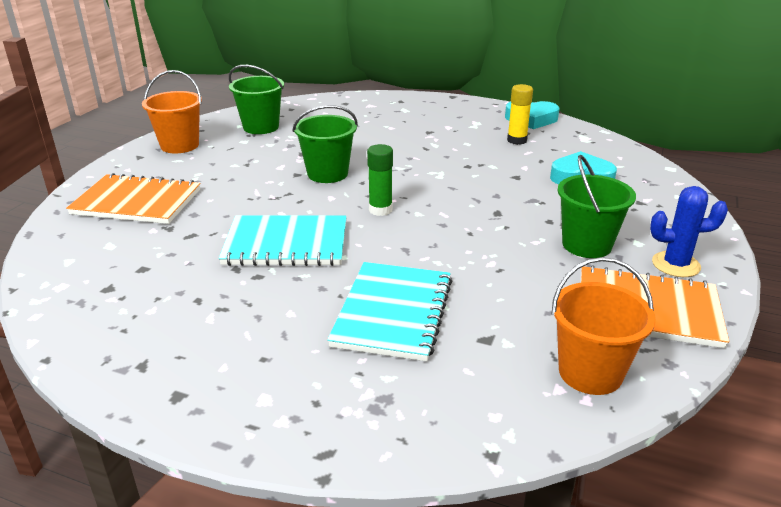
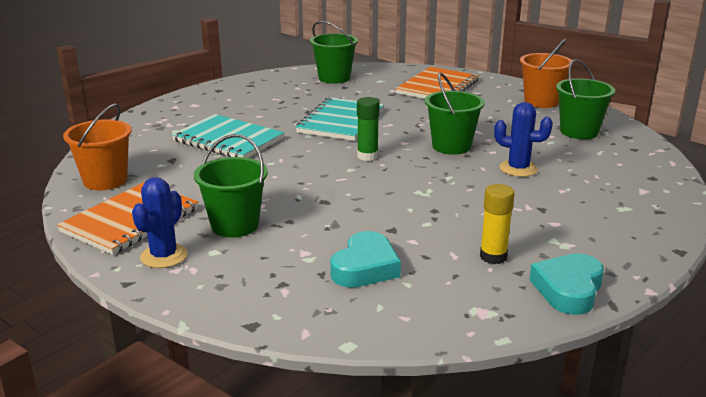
camera: 110 degrees right, 5 degrees down
none -> green bucket [310,21,358,84]
none -> blue cactus [494,102,553,177]

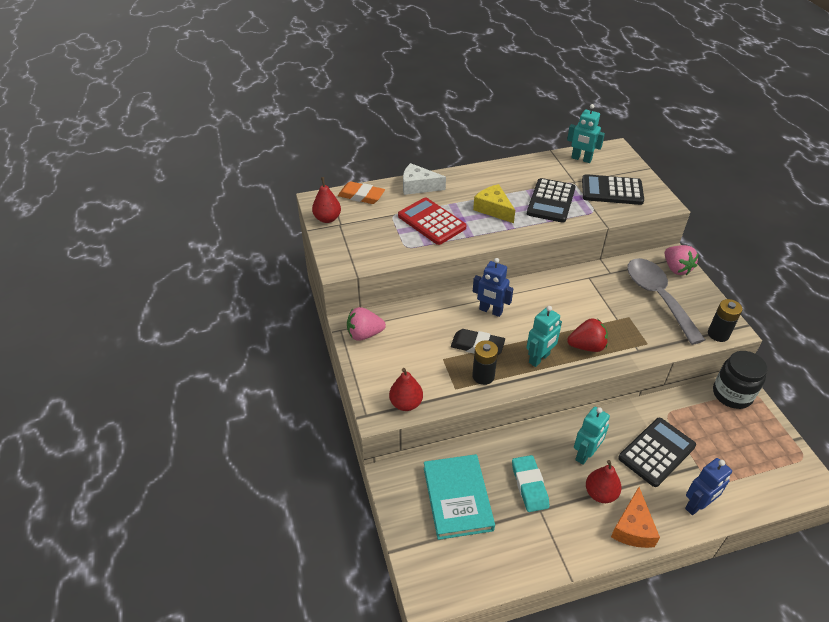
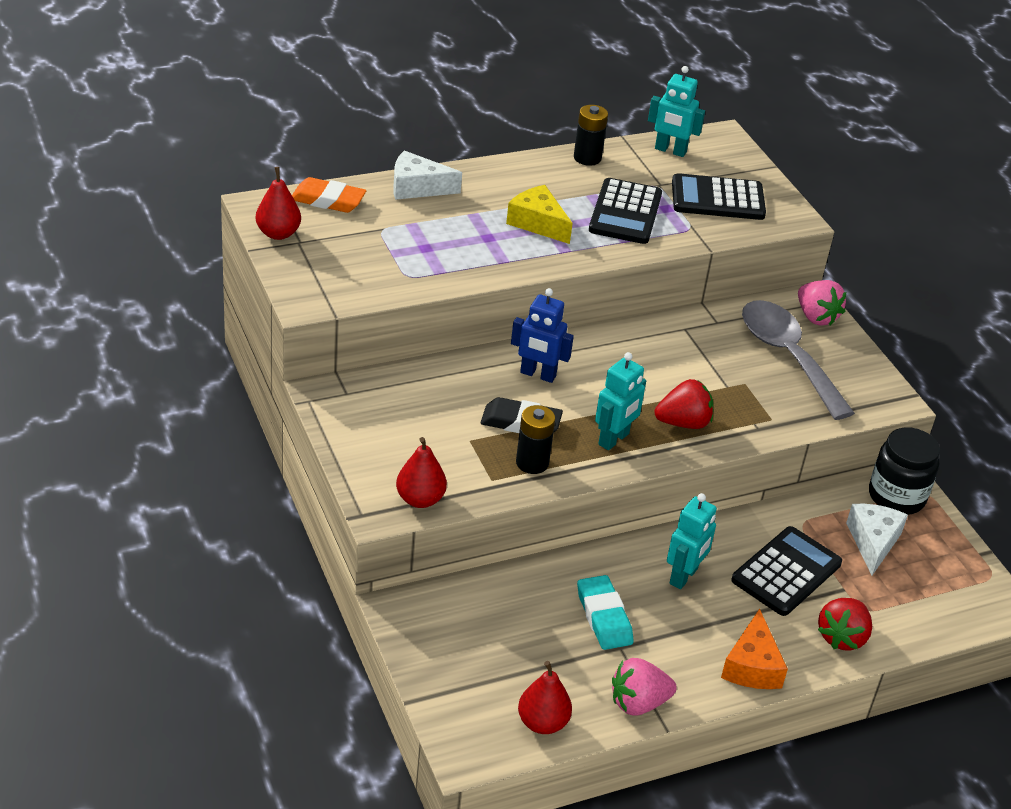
camera: 10 degrees left, 5 degrees down
pink strawberry [347,307,386,341] -> pink strawberry moved to [612,658,677,716]
red calculator [398,197,466,245] -> none
turquoise book [424,454,495,540] -> none
red pear [586,460,621,503] -> red pear moved to [518,661,572,734]
blue robot [685,458,732,515] -> red strawberry [818,598,872,651]
black battery [708,299,742,342] -> black battery moved to [574,105,608,166]
none -> white cheese [846,504,908,576]

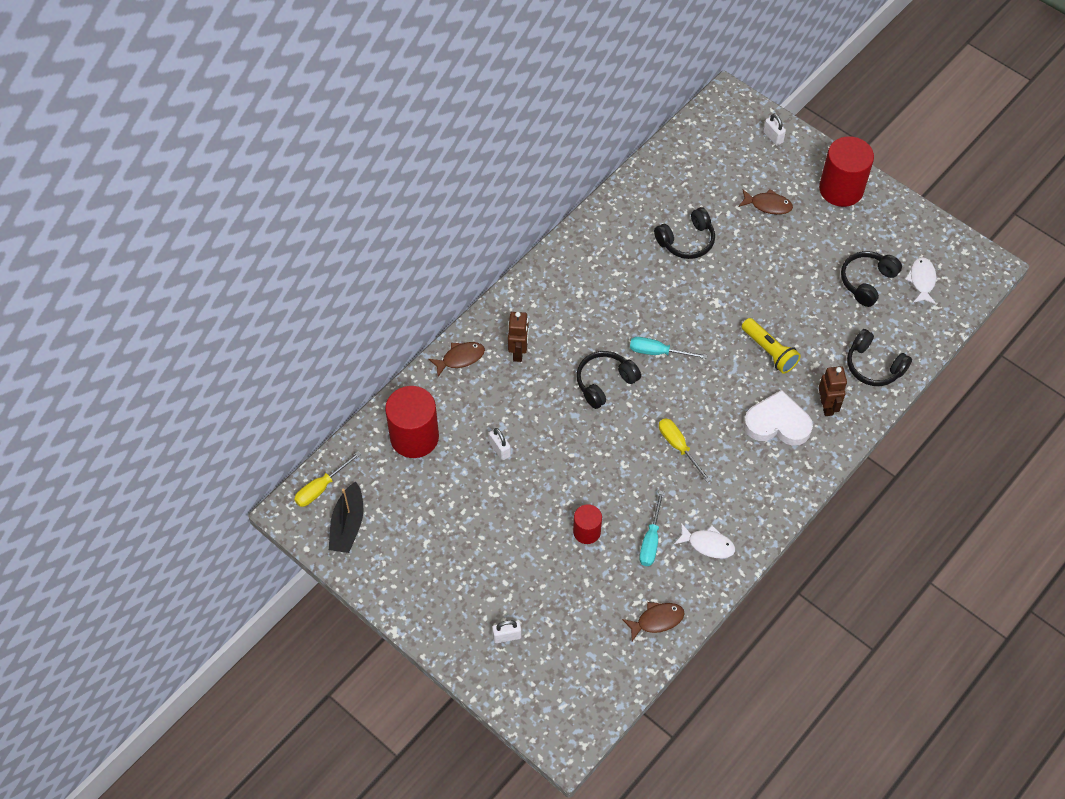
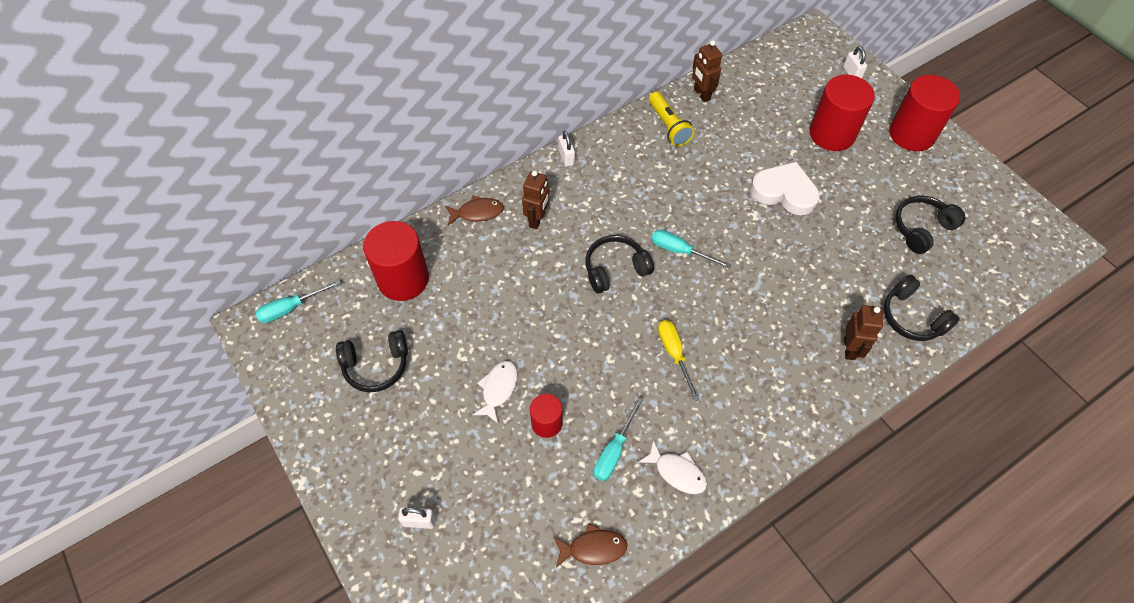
camera: 15 degrees right, 0 degrees up
yellow screwdriver [294,451,361,507] -> turquoise screwdriver [256,280,341,323]
black boat [329,481,363,553] -> none
white padlock [489,428,511,460] -> white padlock moved to [558,131,575,167]
black headphones [654,207,715,259] -> black headphones moved to [336,330,408,392]
brown fish [739,189,793,215] -> red cylinder [809,75,875,151]
yellow flashlight [742,318,801,374] -> yellow flashlight moved to [649,92,695,147]
white heart [744,390,813,446] -> white heart moved to [750,162,820,215]
white fish [905,257,936,304] -> white fish moved to [472,361,518,423]
none -> brown robot [692,40,722,102]

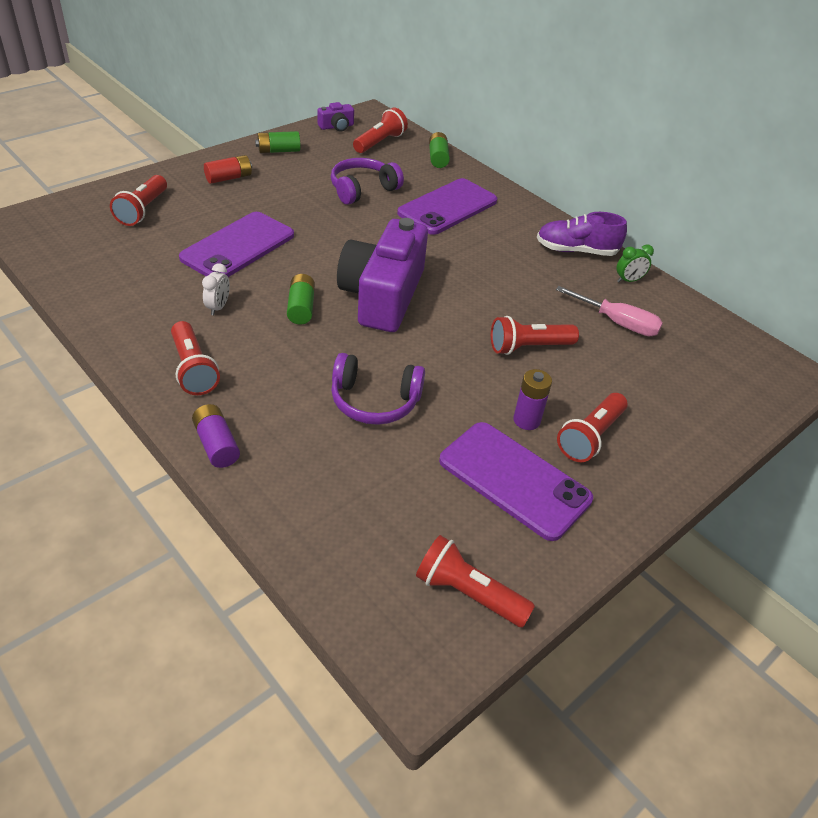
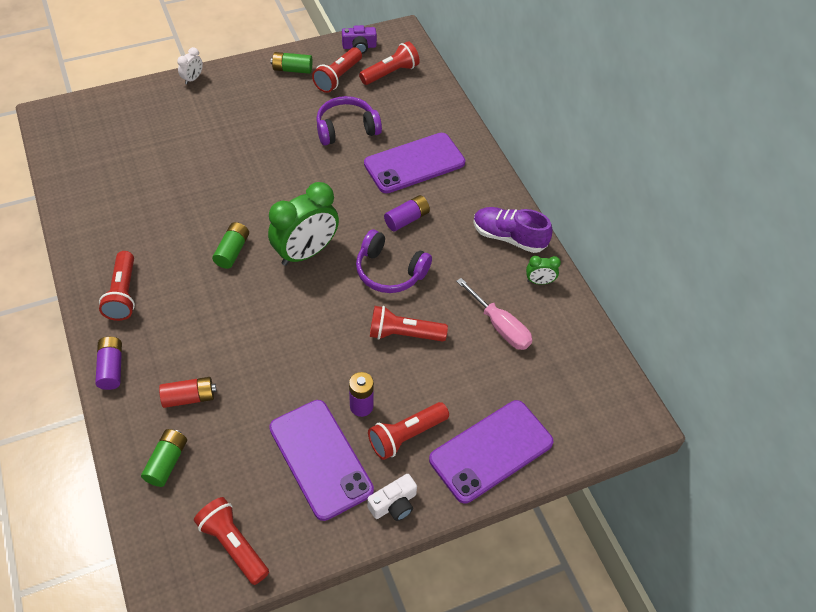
camera: 20 degrees right, 10 degrees up
red flashlight [110,175,167,226] -> red flashlight moved to [312,47,362,93]
purple phone [179,212,294,277] -> purple phone moved to [429,400,553,503]
white clock [202,263,230,315] -> white clock moved to [177,47,203,84]
red battery [204,155,252,184] -> red battery moved to [159,377,217,408]
purple headphones [331,353,425,425] -> purple headphones moved to [356,230,432,293]
purple camera [337,218,428,332] -> green clock [268,182,339,266]
green battery [429,132,450,168] -> green battery moved to [141,429,187,487]
none -> white camera [367,474,417,521]
none -> purple battery [384,195,430,231]

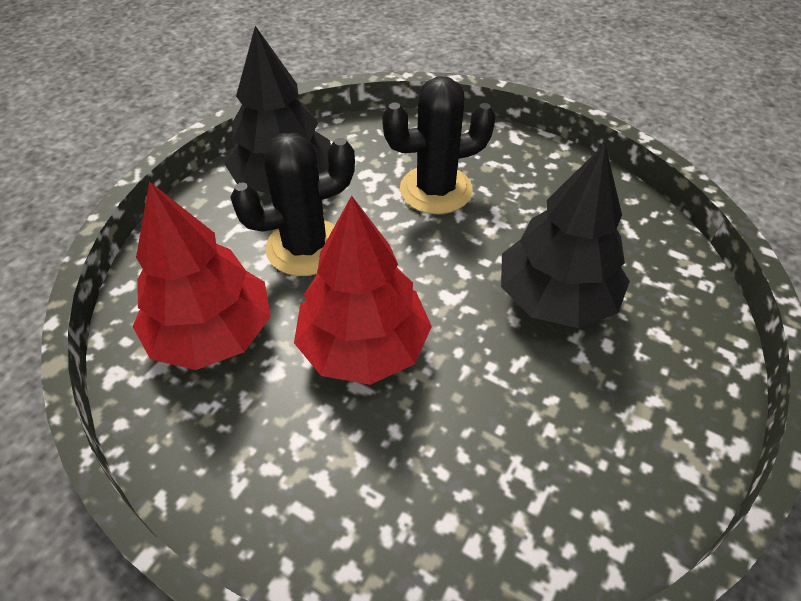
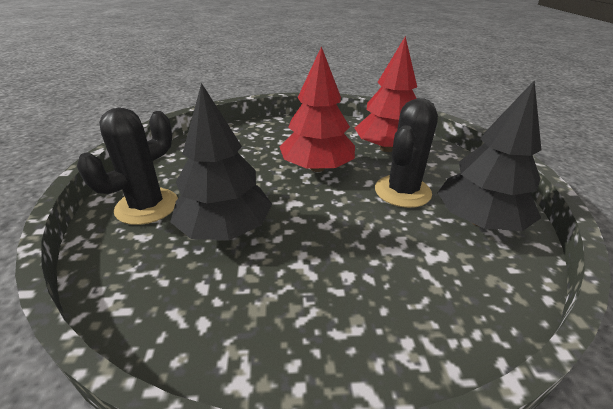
camera: 145 degrees right, 15 degrees down
black cactus [382,76,496,214] -> black cactus moved to [77,108,178,225]

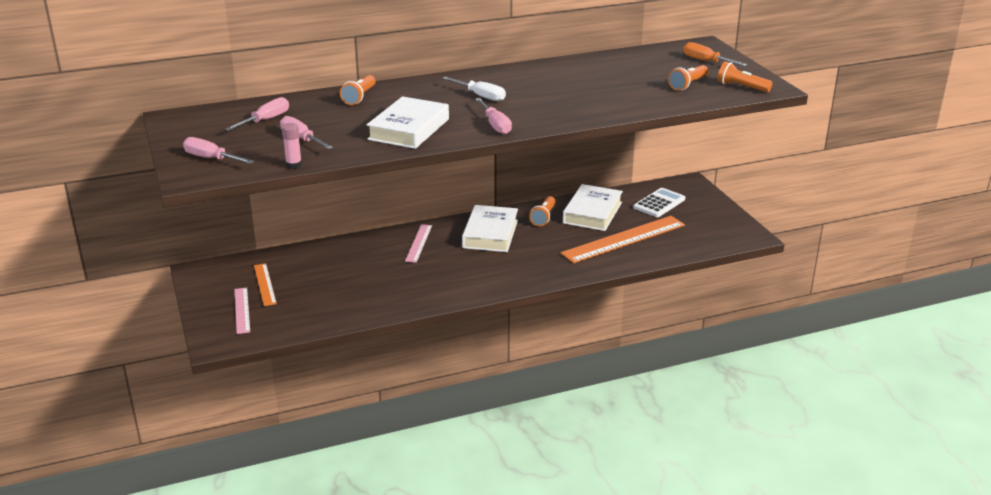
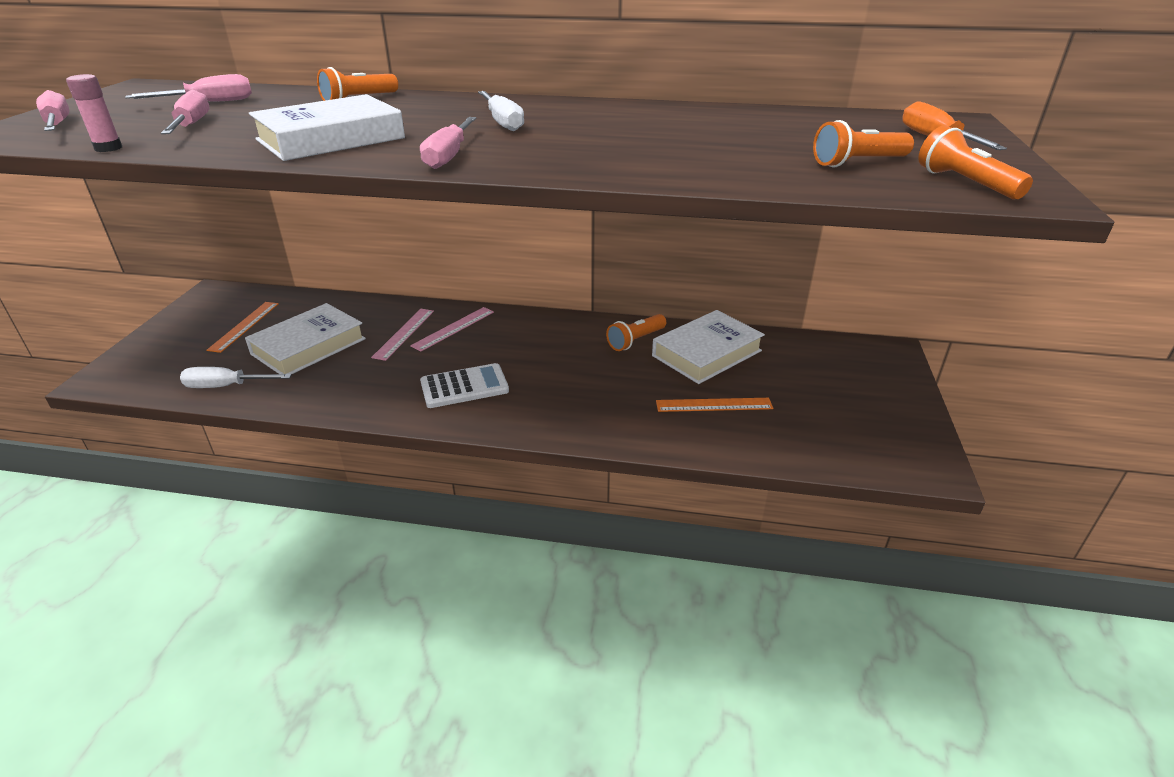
camera: 30 degrees right, 5 degrees up
pink ruler [234,287,250,334] -> pink ruler moved to [371,309,434,361]
white book [462,205,518,252] -> white book moved to [245,303,366,374]
orange ruler [561,216,685,263] -> orange ruler [656,398,773,412], size x0.52
white calculator [633,188,685,217] -> white calculator moved to [420,363,509,408]
none -> white screwdriver [180,367,292,388]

## EXERCISE DIRECTIONS
Tally up how many lines in the records contain the string "purple". Answer with that figure only.

## EXERCISE RESPONSE
4